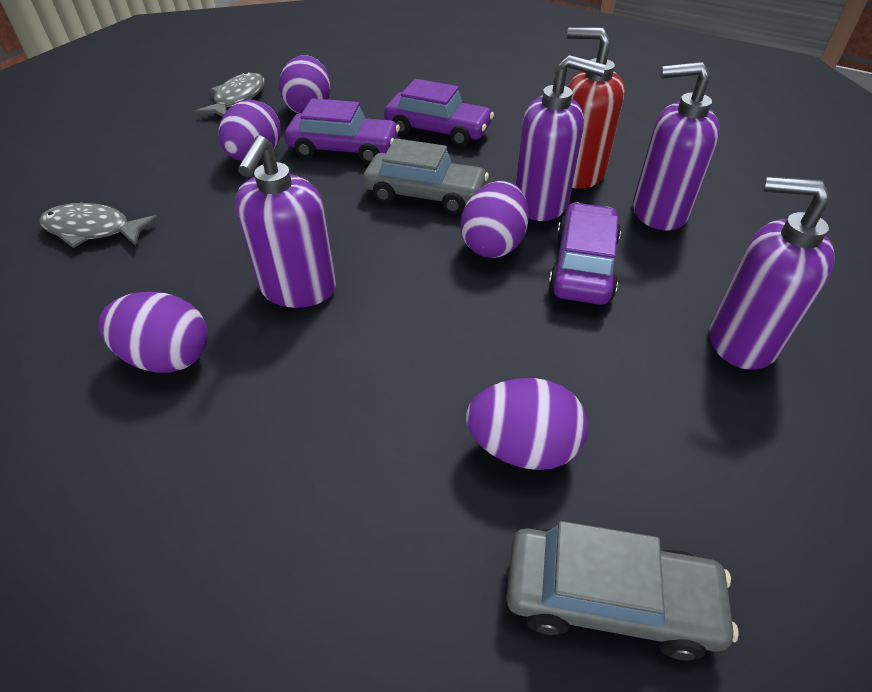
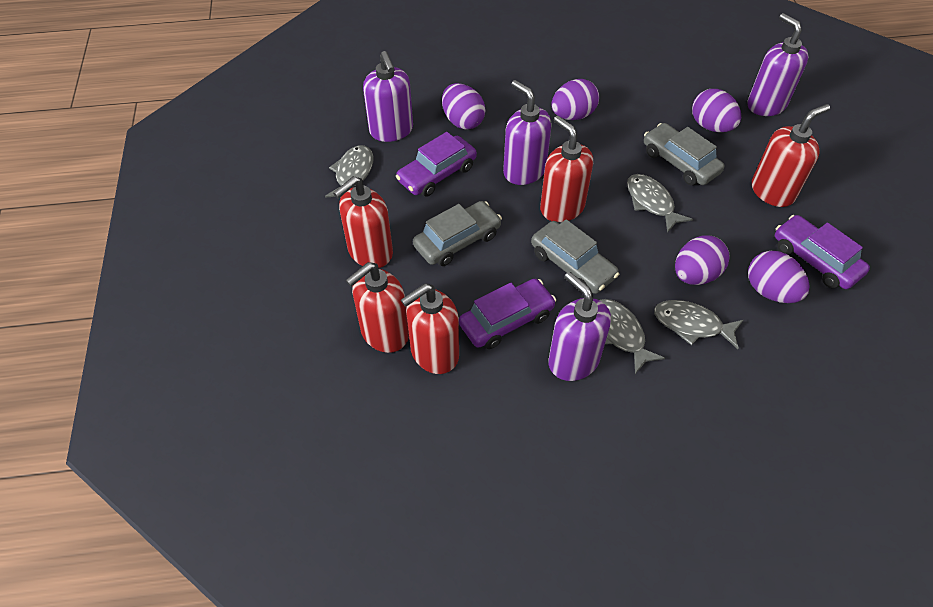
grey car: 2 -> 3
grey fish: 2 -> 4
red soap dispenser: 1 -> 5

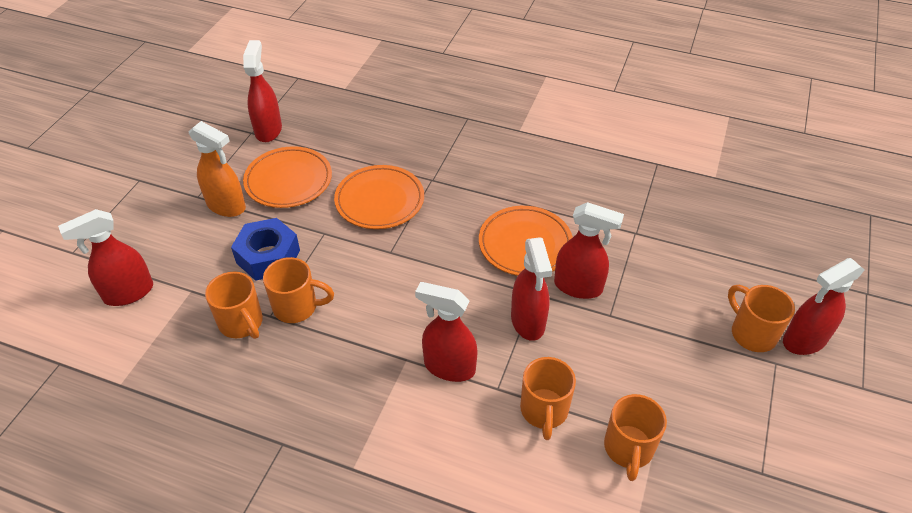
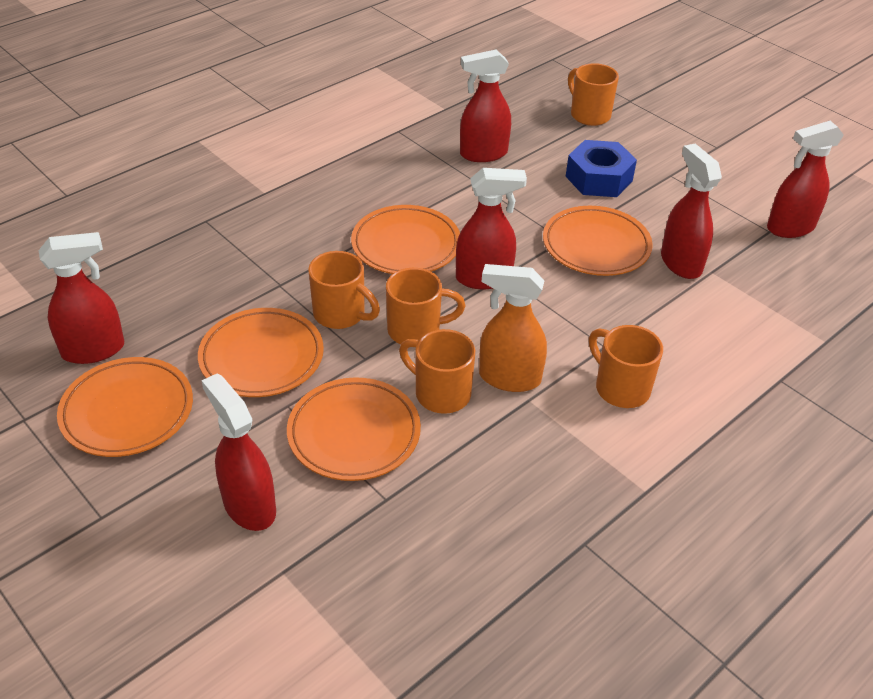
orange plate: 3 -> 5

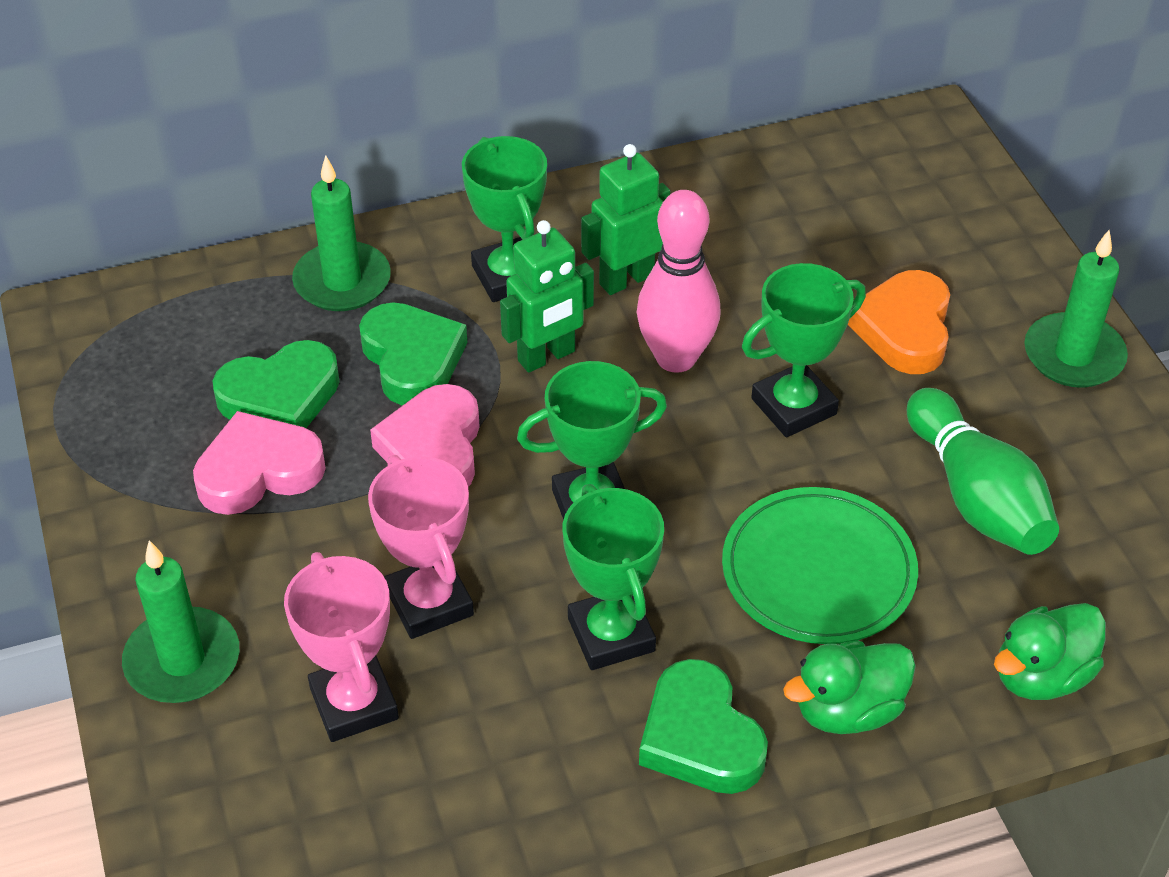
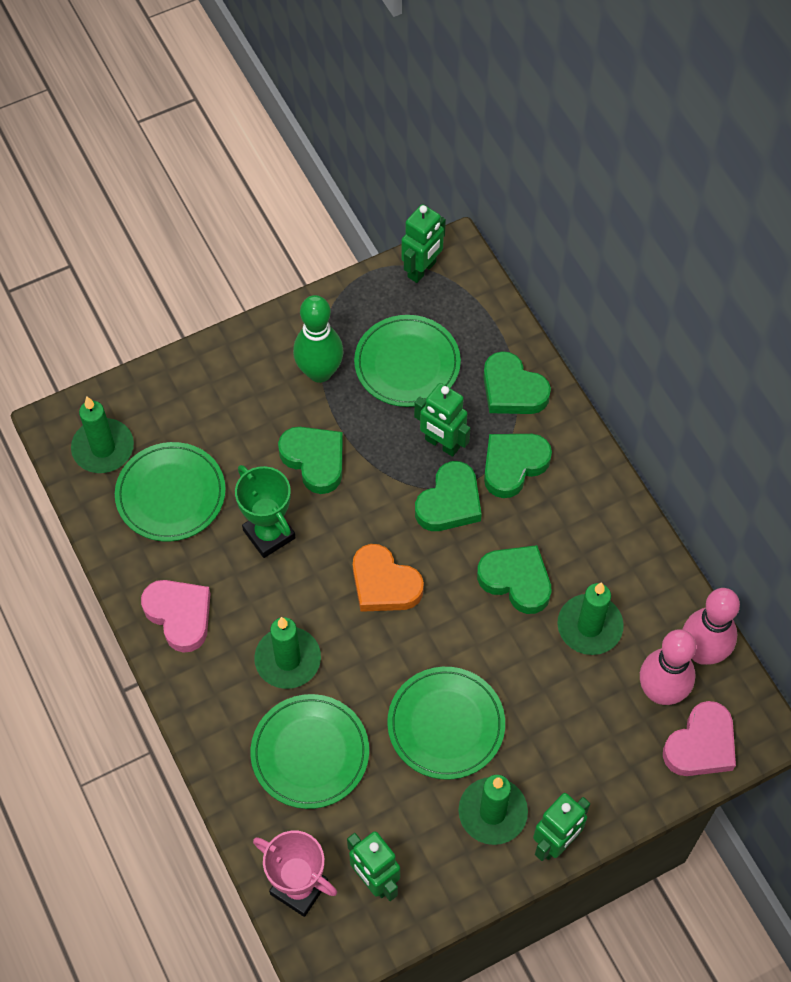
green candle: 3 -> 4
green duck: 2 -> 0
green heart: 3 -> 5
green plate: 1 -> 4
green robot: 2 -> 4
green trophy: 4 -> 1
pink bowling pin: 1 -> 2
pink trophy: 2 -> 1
----
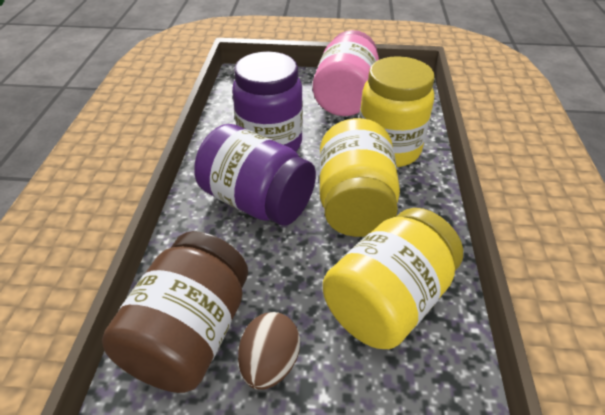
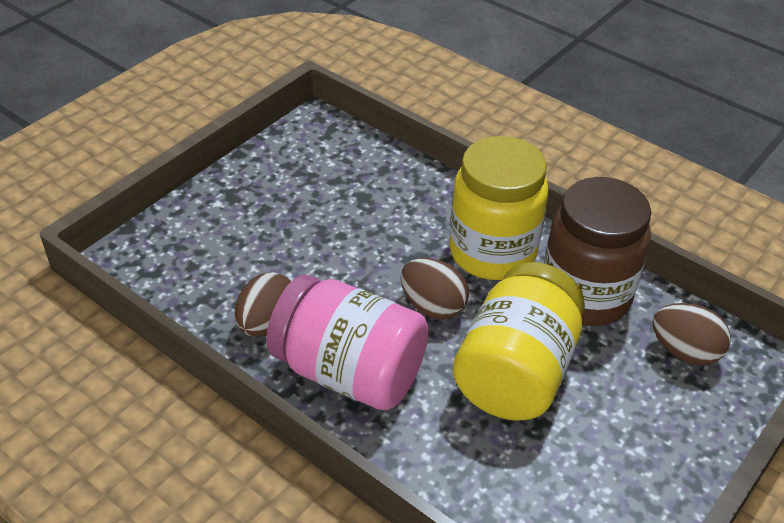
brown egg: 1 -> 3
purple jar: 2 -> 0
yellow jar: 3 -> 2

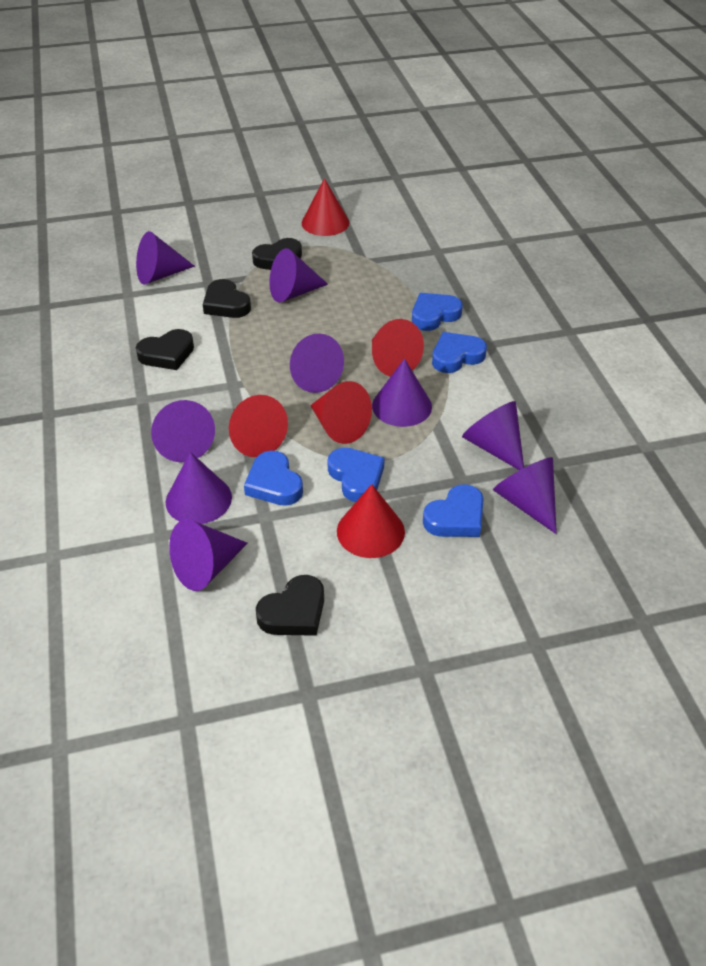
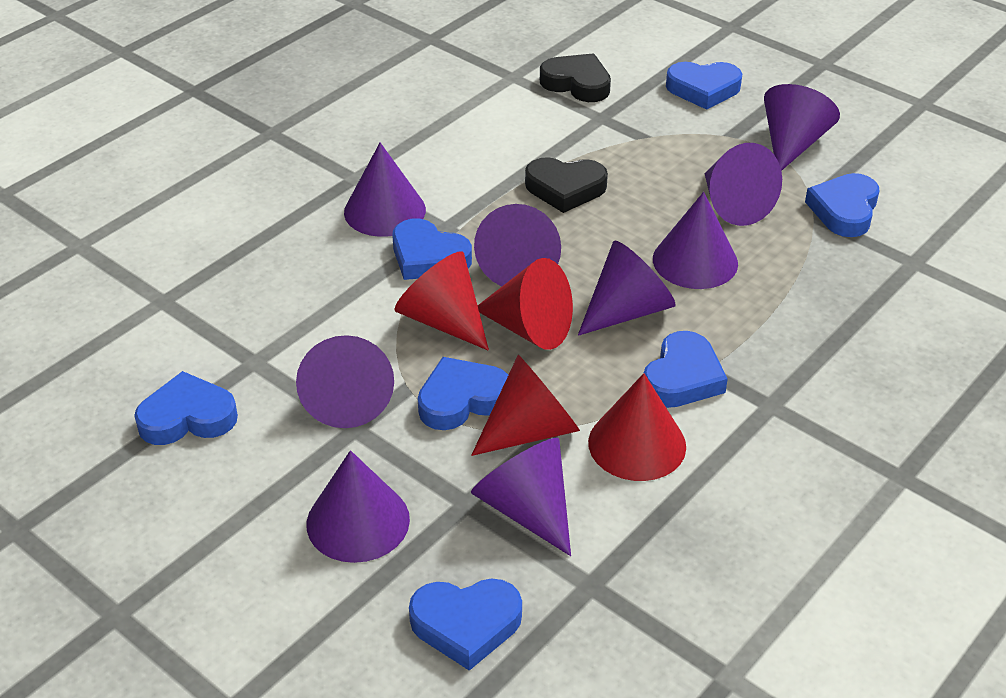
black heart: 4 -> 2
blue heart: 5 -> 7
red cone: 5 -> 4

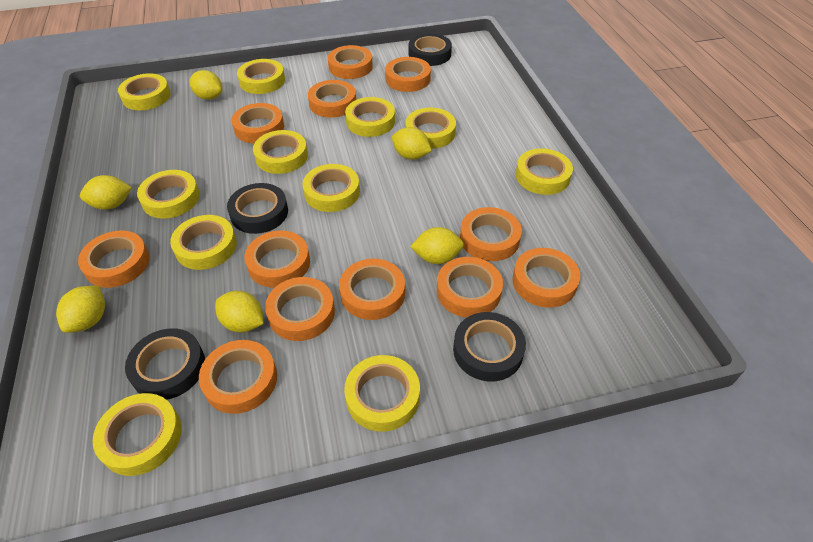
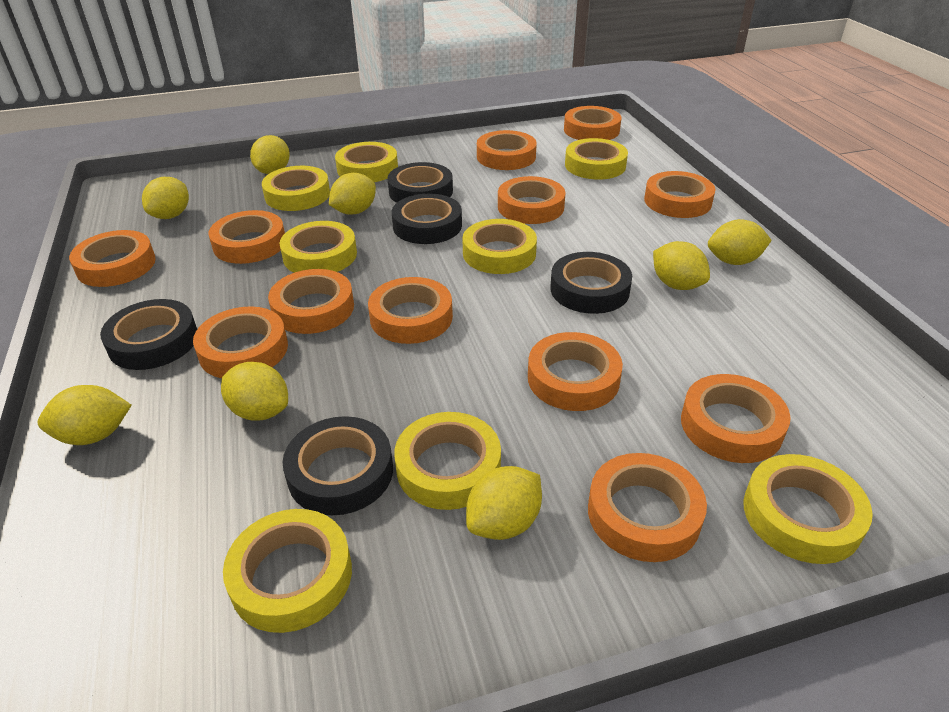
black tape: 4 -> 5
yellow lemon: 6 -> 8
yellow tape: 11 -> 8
----
** Work task **
Output exactly the lines above, from the line with "brown egg: 1 -> 3" to the line with "yellow tape: 11 -> 8", both included; skip the pictures.

** Solution below **
brown egg: 1 -> 3
purple jar: 2 -> 0
yellow jar: 3 -> 2

black heart: 4 -> 2
blue heart: 5 -> 7
red cone: 5 -> 4

black tape: 4 -> 5
yellow lemon: 6 -> 8
yellow tape: 11 -> 8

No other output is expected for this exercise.